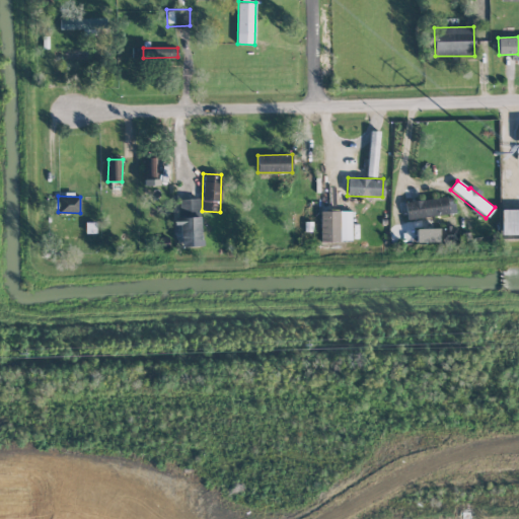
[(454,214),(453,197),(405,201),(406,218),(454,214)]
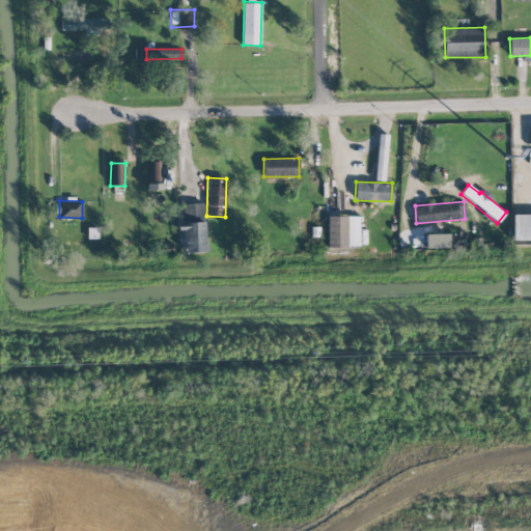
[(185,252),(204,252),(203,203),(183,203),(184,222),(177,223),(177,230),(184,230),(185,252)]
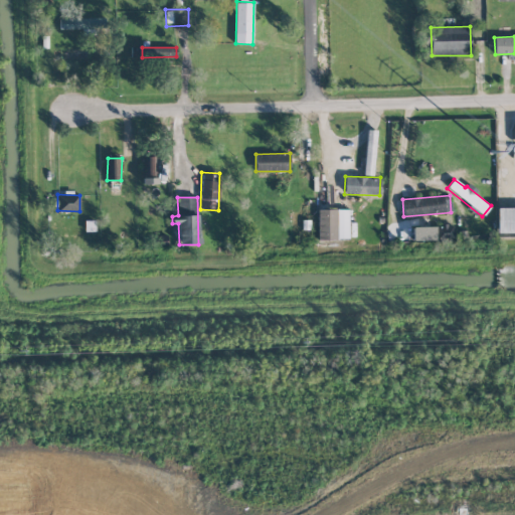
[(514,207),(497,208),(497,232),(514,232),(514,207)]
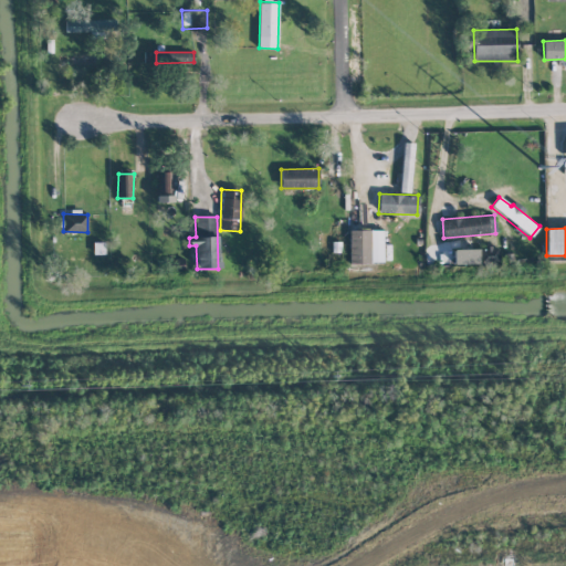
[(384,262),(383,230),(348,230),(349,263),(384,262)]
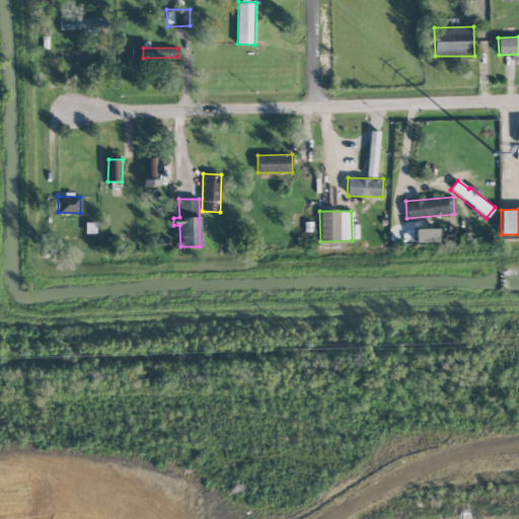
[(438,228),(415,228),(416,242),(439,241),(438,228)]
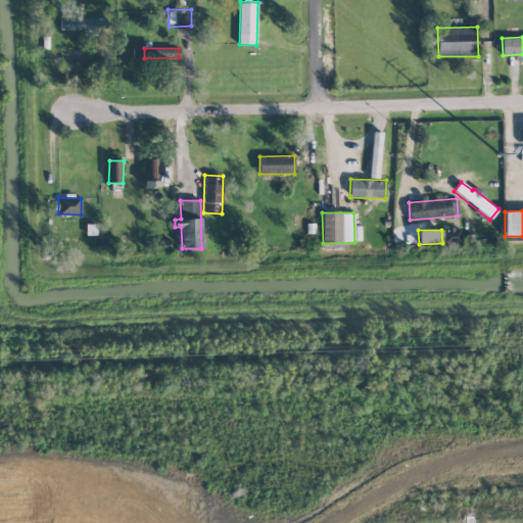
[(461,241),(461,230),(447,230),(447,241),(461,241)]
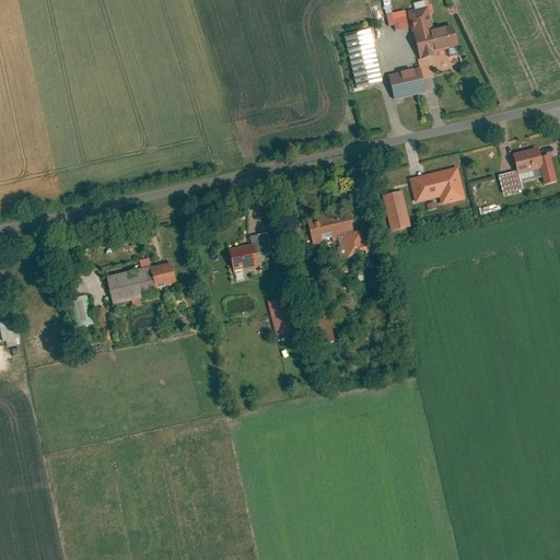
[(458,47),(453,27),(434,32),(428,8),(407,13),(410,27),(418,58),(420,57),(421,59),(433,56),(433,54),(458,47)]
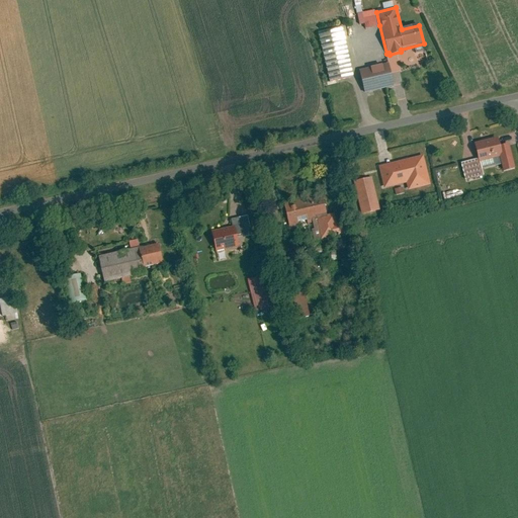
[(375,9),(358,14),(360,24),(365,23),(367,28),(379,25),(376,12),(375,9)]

Work order: Your reply should hold only the records, duplicated exactly, without any image.

Written response:
[(454,214),(453,197),(405,201),(406,218),(454,214)]
[(185,252),(204,252),(203,203),(183,203),(184,222),(177,223),(177,230),(184,230),(185,252)]
[(514,207),(497,208),(497,232),(514,232),(514,207)]
[(384,262),(383,230),(348,230),(349,263),(384,262)]
[(438,228),(415,228),(416,242),(439,241),(438,228)]
[(461,241),(461,230),(447,230),(447,241),(461,241)]
[(458,47),(453,27),(434,32),(428,8),(407,13),(410,27),(418,58),(420,57),(421,59),(433,56),(433,54),(458,47)]
[(375,9),(358,14),(360,24),(365,23),(367,28),(379,25),(376,12),(375,9)]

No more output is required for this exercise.